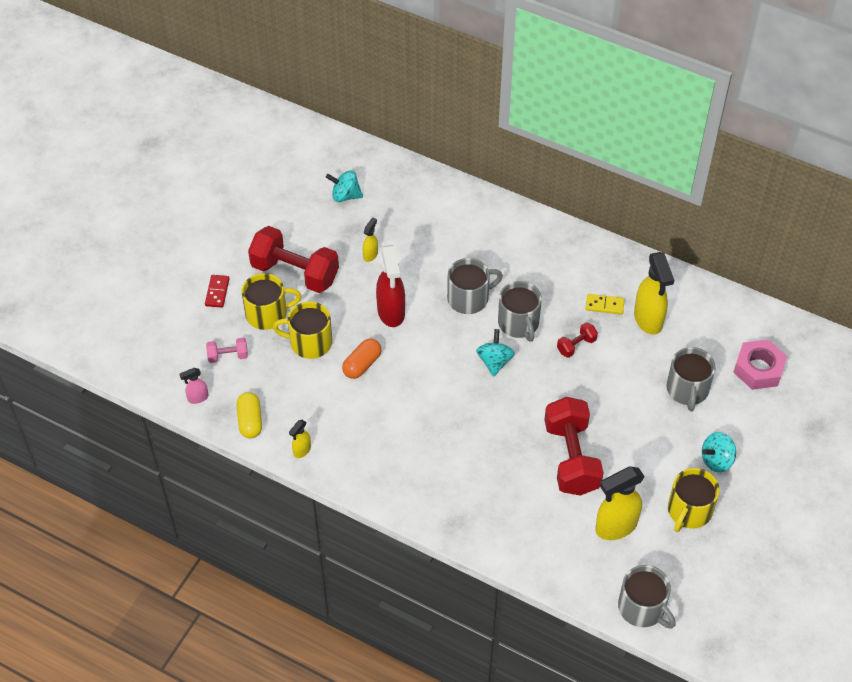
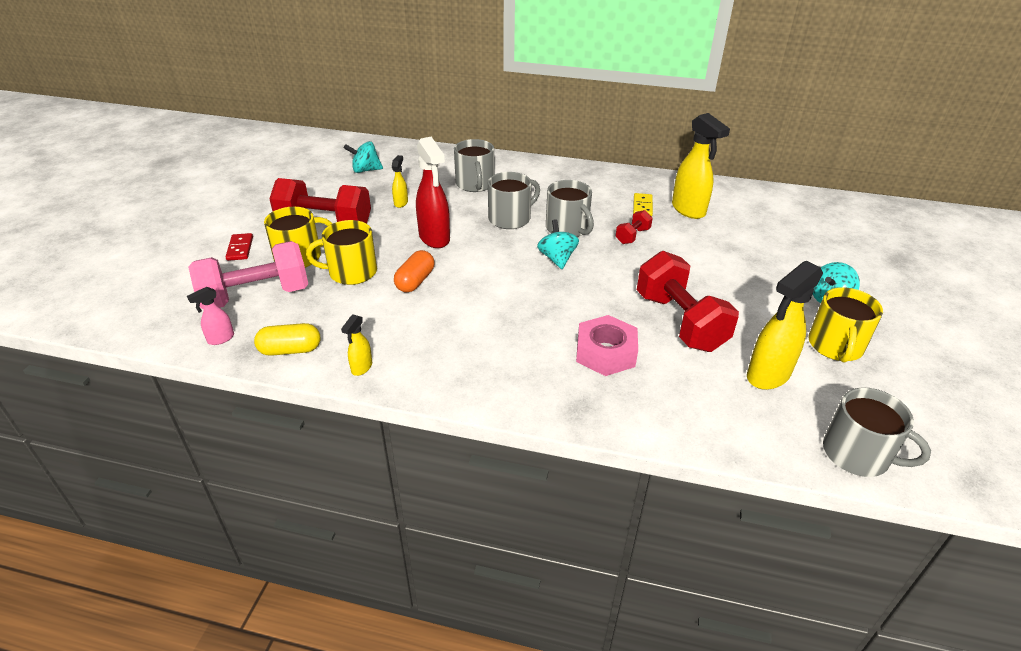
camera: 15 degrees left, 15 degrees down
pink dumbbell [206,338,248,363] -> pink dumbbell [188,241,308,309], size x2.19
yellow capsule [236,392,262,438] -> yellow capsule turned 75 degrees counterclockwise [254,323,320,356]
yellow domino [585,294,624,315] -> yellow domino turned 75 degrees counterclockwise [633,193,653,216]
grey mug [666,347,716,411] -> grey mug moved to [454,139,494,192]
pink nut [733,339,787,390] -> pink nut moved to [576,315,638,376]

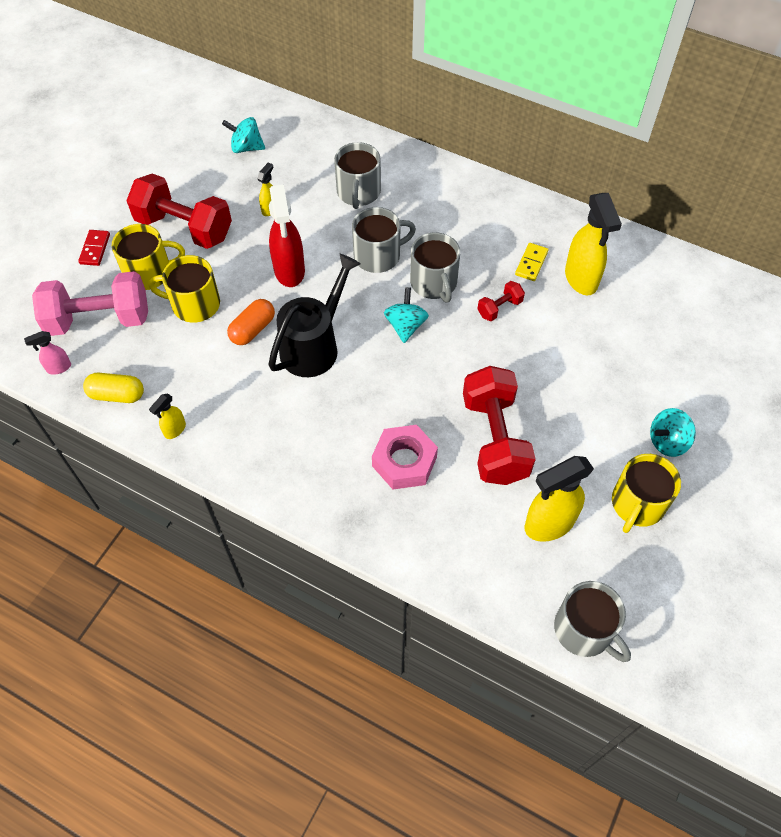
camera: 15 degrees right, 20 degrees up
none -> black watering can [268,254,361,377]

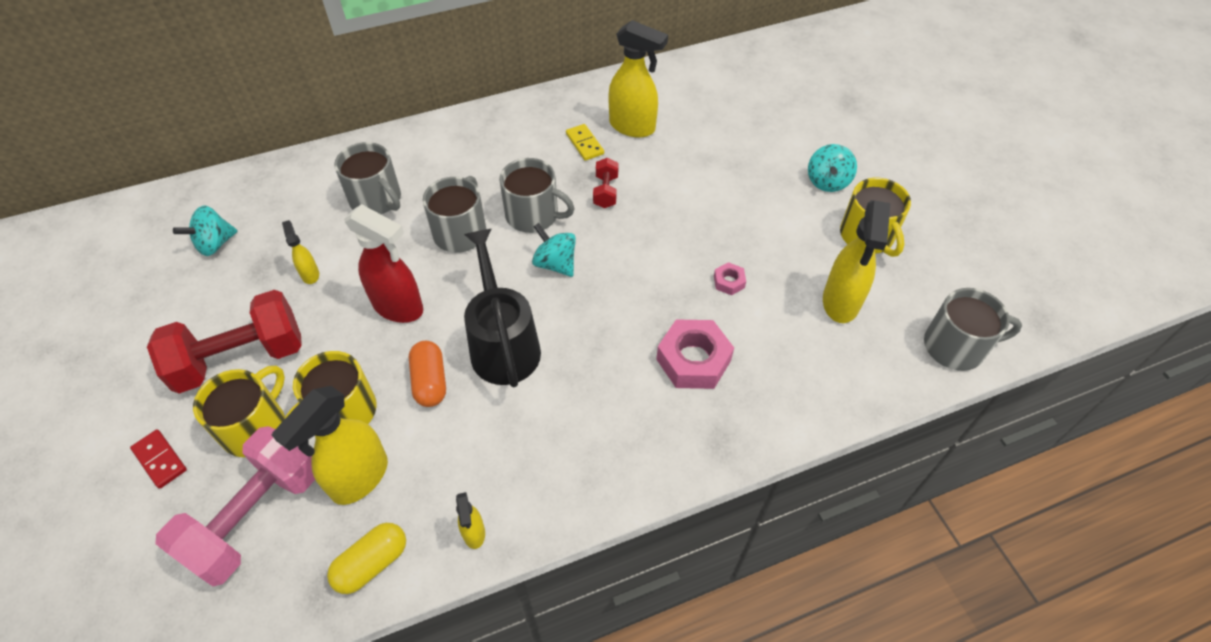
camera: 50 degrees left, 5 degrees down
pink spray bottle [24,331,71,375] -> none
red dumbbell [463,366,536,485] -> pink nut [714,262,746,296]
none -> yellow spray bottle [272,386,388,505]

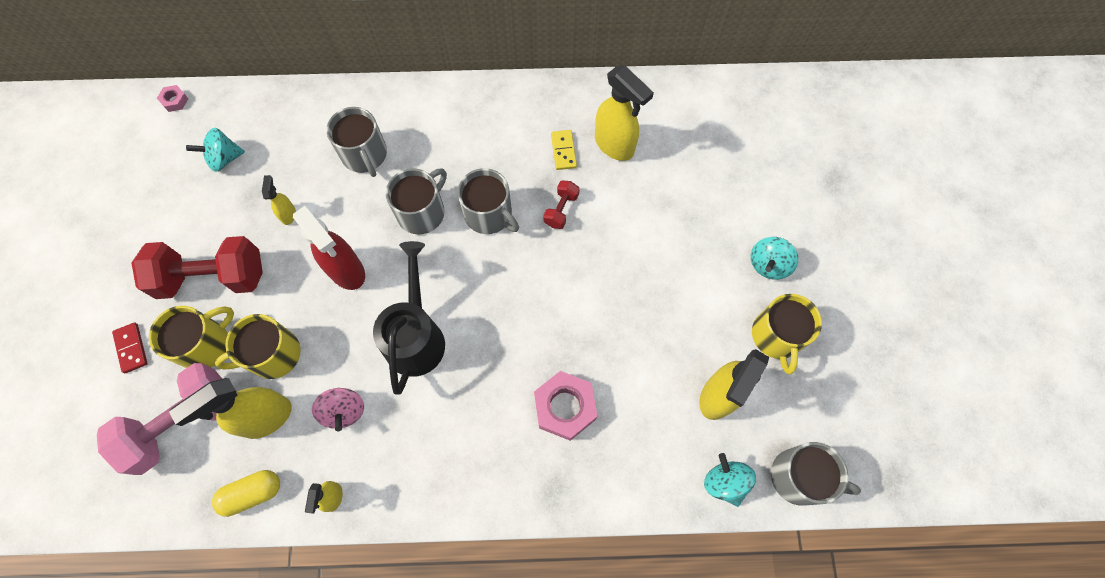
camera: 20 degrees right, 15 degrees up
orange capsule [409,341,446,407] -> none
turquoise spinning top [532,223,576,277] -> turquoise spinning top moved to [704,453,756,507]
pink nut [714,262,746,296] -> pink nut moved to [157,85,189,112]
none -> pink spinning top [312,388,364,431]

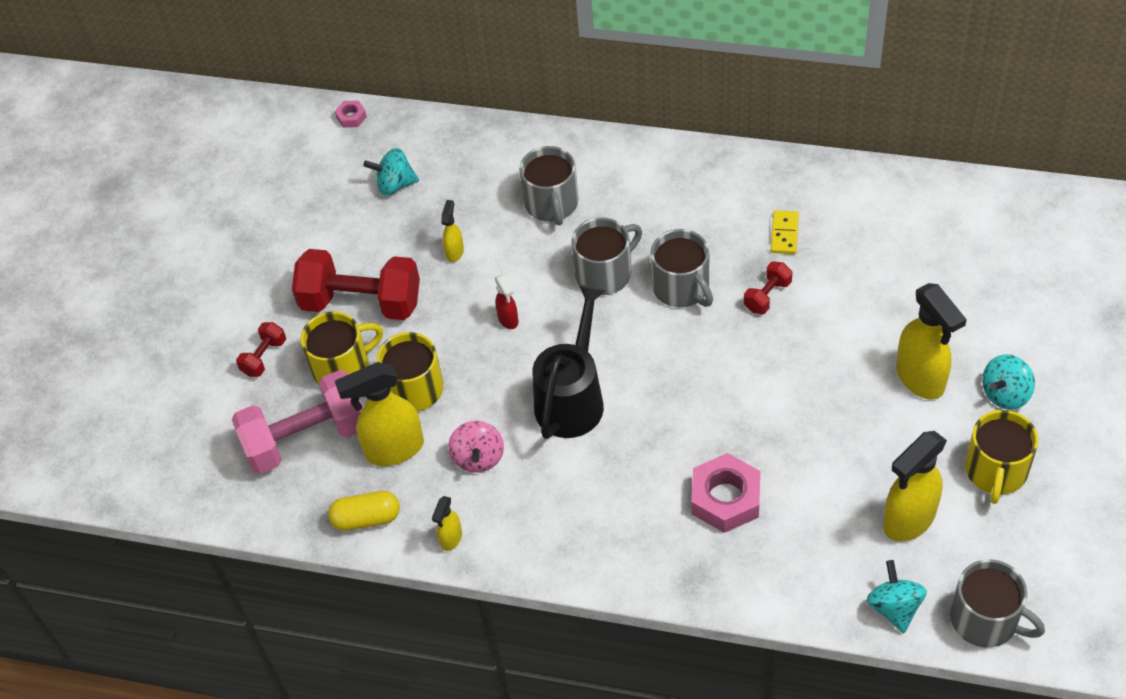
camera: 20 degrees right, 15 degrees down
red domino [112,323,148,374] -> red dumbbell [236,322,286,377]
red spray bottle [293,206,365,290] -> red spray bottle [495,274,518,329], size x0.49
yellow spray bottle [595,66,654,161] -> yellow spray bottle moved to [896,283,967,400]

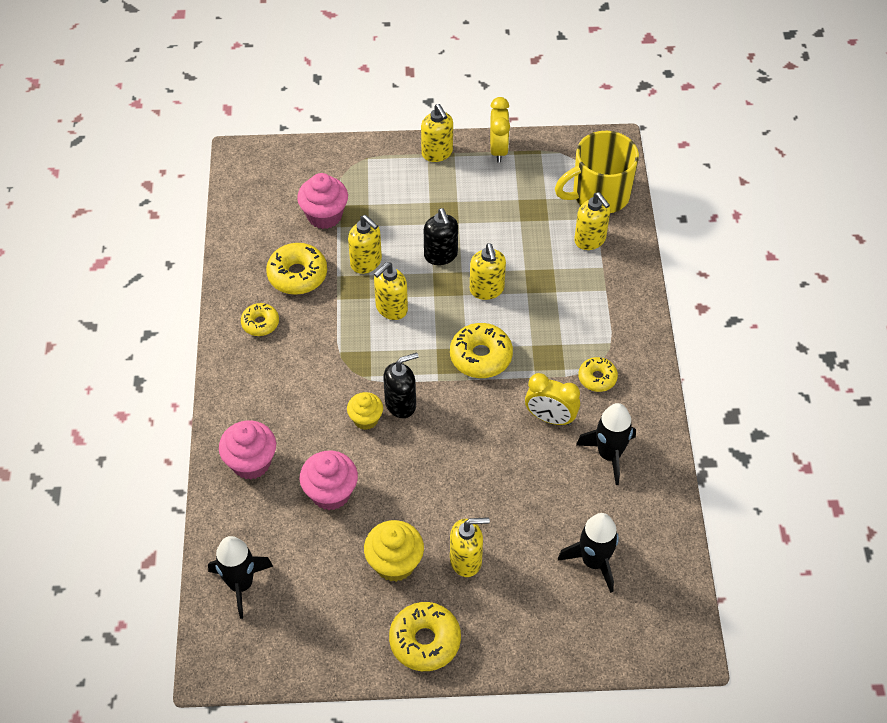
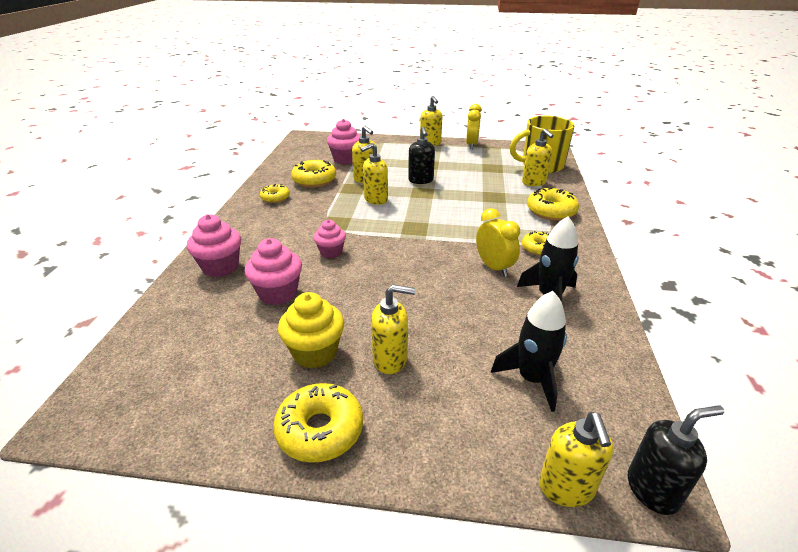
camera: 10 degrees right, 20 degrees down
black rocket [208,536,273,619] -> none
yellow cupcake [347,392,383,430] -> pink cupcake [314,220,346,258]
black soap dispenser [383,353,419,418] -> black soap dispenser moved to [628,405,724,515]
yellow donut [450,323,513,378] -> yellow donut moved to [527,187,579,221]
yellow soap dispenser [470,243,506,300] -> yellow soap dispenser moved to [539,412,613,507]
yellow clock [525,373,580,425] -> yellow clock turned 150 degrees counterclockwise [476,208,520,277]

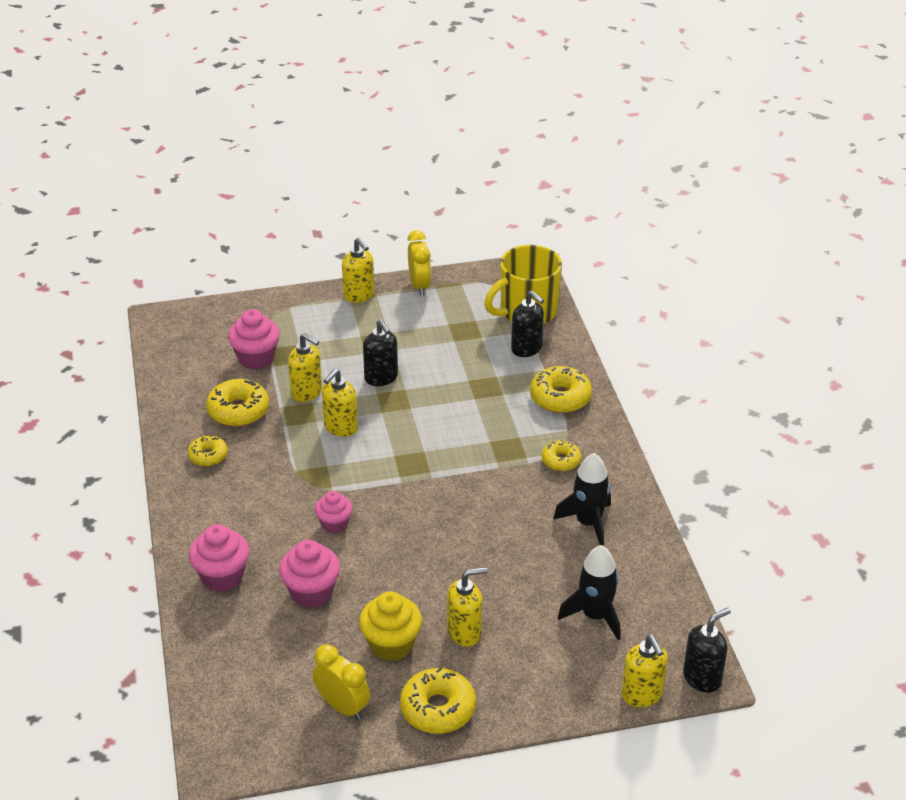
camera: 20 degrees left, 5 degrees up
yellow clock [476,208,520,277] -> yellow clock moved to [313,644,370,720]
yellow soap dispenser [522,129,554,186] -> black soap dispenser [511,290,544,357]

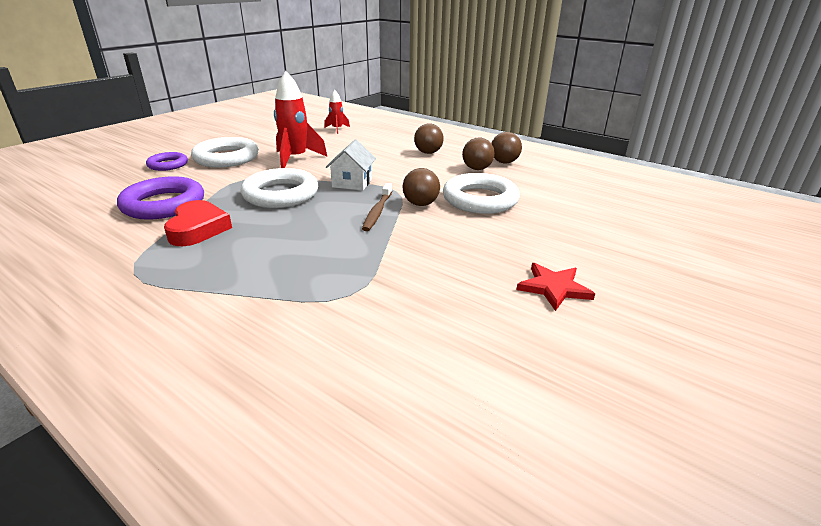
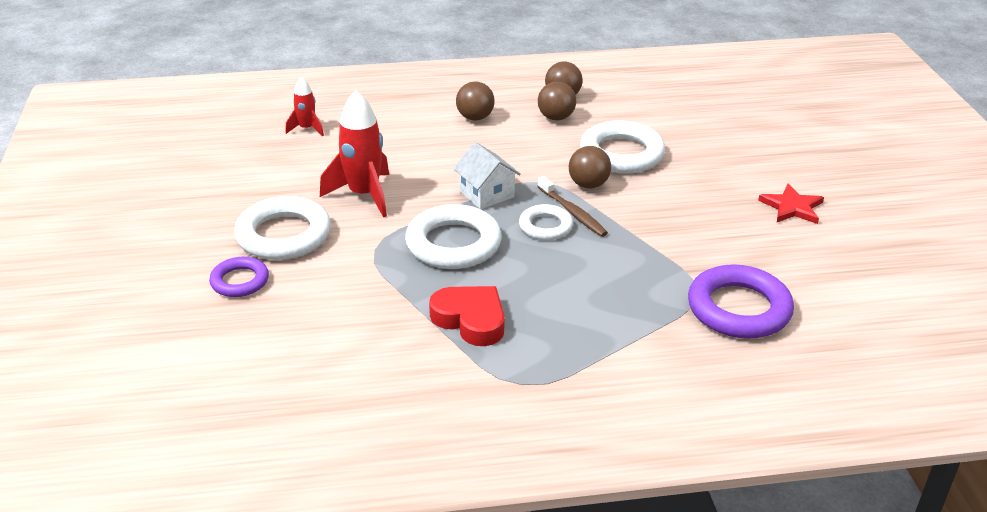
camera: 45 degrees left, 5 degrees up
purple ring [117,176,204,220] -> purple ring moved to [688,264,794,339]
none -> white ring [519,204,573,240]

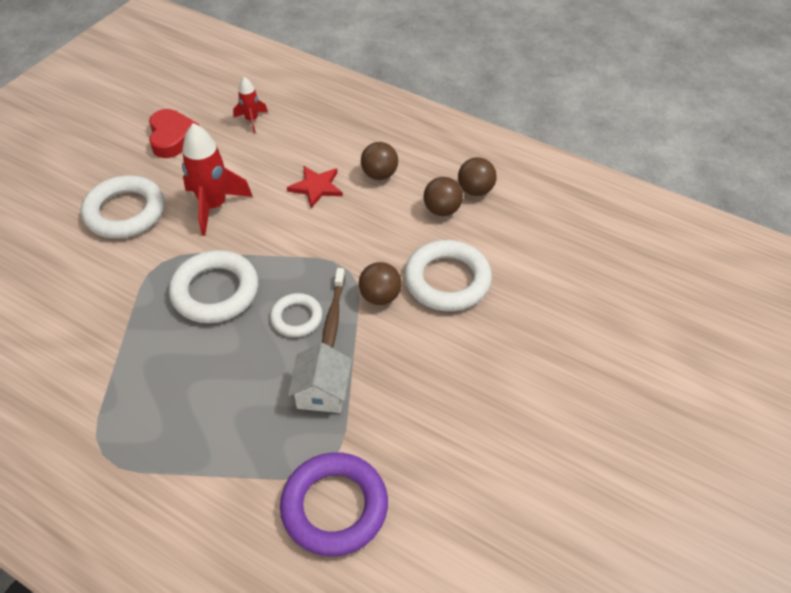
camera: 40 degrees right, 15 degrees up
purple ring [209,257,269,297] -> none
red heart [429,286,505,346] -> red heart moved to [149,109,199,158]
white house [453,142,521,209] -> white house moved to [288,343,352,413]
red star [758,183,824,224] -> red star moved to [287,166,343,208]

==================================================

#### Task instructions:
Please copy out from the data above, without any picture, exactly the lines running from the one that holds "pink nut [714,262,746,296] ->" through the one that holds "red domino [112,323,148,374]", and nothing beyond them.

#### Exercise output:
pink nut [714,262,746,296] -> pink nut moved to [157,85,189,112]
none -> pink spinning top [312,388,364,431]

camera: 20 degrees right, 15 degrees down
red domino [112,323,148,374] -> red dumbbell [236,322,286,377]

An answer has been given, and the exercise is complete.